#### What you will do:
Your copy should match the records exactly, except that no pictures appear in it.

#### Records for the exercise:
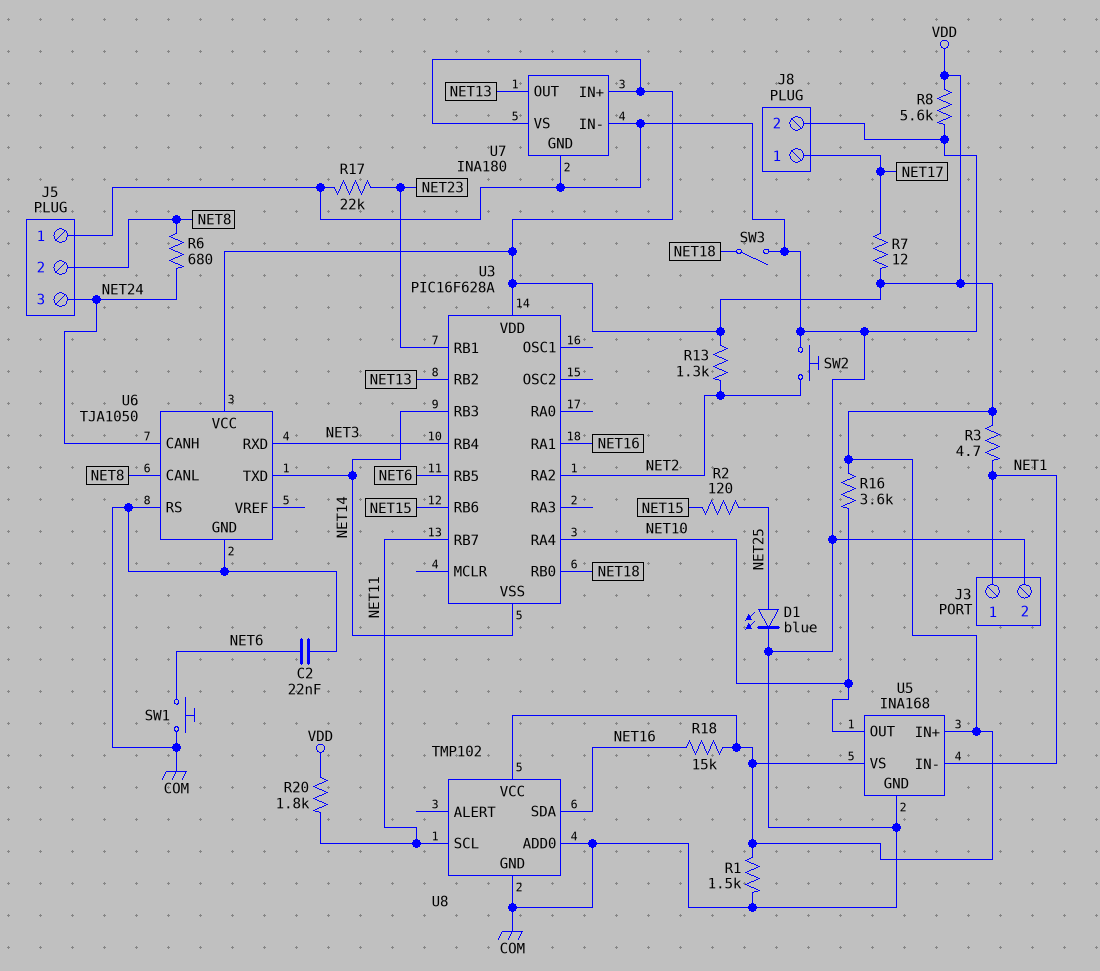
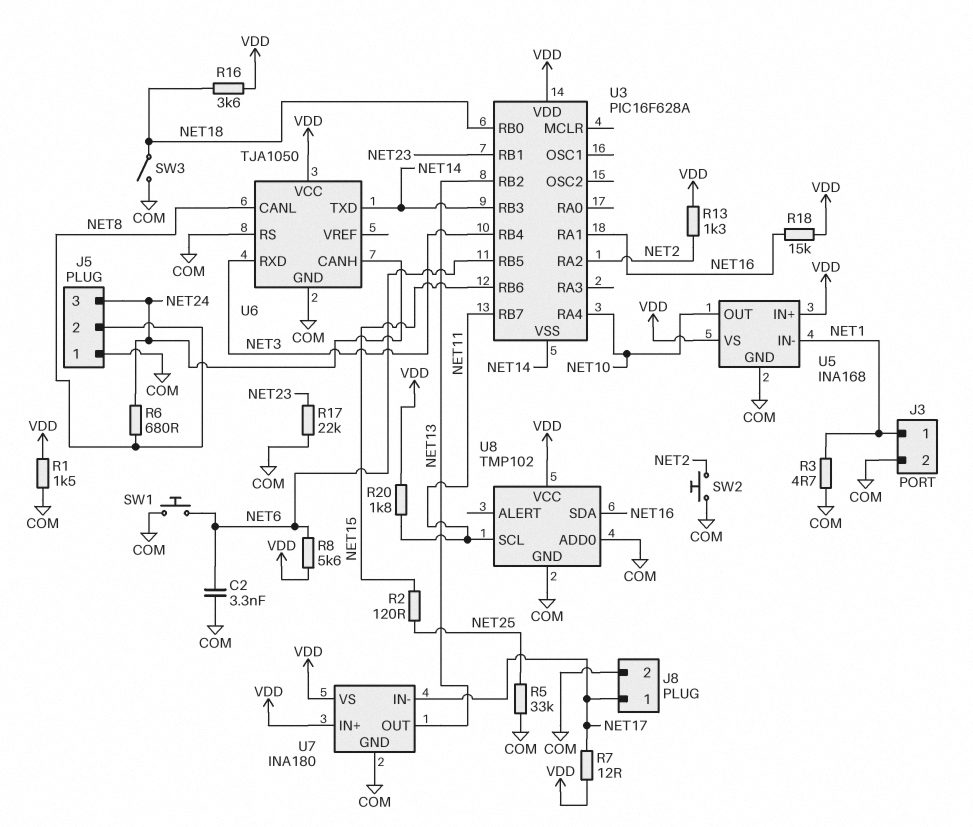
C2: 22nF (COM, NET6) -> 3.3nF (COM, NET6)
D1: LED blue (A NET25, K COM) -> none
R3: 4.7 (NET1, VDD) -> 4.7 (COM, NET1)
R5: none -> 33k (COM, NET25)
R8: 5.6k (COM, VDD) -> 5.6k (NET6, VDD)
R16: 3.6k (NET10, VDD) -> 3.6k (NET18, VDD)
U7 pin IN-: COM -> NET17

#### Response to the exercise:
C2: 22nF (COM, NET6) -> 3.3nF (COM, NET6)
D1: LED blue (A NET25, K COM) -> none
R3: 4.7 (NET1, VDD) -> 4.7 (COM, NET1)
R5: none -> 33k (COM, NET25)
R8: 5.6k (COM, VDD) -> 5.6k (NET6, VDD)
R16: 3.6k (NET10, VDD) -> 3.6k (NET18, VDD)
U7 pin IN-: COM -> NET17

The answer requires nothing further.